## ACTION ITEM
When the line containing "(393, 384) = (303, 322): black" appears in the data below, begin copying there and stop only after the line containing "(370, 597) = (380, 537): pink".

## PROVIDED ENTRIES
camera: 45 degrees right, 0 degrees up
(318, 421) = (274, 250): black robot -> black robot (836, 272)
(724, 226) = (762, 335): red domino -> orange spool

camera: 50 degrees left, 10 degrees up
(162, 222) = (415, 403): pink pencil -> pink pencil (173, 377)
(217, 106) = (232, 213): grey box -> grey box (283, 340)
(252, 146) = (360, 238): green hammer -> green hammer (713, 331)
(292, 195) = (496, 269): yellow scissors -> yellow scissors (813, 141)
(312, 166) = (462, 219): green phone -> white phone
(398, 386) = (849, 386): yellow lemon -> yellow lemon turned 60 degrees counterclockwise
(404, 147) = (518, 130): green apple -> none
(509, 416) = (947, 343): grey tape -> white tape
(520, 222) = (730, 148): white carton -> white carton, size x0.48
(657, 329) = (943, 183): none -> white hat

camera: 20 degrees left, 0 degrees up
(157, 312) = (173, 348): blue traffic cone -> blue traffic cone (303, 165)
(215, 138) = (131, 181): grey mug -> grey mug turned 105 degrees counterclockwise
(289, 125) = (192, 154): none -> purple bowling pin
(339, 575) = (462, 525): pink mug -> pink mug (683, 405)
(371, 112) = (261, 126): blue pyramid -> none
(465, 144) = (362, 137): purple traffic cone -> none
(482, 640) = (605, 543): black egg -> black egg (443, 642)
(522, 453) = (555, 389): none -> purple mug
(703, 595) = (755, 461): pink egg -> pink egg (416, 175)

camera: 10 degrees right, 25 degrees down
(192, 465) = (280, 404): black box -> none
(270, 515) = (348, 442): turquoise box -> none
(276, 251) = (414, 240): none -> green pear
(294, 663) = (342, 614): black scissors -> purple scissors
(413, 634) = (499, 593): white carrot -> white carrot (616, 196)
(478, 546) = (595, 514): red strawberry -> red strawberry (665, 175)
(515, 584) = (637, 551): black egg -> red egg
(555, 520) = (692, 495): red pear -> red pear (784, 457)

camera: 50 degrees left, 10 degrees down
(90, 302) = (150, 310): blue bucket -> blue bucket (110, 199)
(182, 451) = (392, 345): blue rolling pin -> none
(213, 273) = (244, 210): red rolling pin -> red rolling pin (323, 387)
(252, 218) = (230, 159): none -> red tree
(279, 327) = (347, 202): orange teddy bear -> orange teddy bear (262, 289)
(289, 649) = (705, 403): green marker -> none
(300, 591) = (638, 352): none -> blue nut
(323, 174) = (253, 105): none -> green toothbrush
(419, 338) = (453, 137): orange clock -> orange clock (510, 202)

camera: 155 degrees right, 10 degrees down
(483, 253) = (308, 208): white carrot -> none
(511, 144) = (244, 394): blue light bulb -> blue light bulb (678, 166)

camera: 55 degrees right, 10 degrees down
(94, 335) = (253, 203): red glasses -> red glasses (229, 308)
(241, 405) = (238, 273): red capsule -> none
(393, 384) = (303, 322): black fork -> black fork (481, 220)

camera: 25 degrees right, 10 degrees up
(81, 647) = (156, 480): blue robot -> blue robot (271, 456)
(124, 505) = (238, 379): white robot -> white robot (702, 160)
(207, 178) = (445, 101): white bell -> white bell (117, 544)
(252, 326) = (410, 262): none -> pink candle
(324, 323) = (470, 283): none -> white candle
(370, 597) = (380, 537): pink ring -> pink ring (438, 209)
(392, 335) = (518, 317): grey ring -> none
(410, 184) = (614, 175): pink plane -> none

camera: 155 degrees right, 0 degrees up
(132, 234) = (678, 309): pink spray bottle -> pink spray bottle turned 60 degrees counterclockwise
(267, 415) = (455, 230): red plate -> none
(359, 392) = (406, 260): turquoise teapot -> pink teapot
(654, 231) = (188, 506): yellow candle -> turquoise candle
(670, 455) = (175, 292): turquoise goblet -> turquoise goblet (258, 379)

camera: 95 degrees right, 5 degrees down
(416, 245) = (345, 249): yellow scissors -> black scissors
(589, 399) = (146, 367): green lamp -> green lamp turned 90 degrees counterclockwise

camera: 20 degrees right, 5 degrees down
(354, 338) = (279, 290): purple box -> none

## RESPONSE AREA
(393, 384) = (303, 322): black fork -> black fork (481, 220)

camera: 25 degrees right, 10 degrees up
(81, 647) = (156, 480): blue robot -> blue robot (271, 456)
(124, 505) = (238, 379): white robot -> white robot (702, 160)
(207, 178) = (445, 101): white bell -> white bell (117, 544)
(252, 326) = (410, 262): none -> pink candle
(324, 323) = (470, 283): none -> white candle
(370, 597) = (380, 537): pink ring -> pink ring (438, 209)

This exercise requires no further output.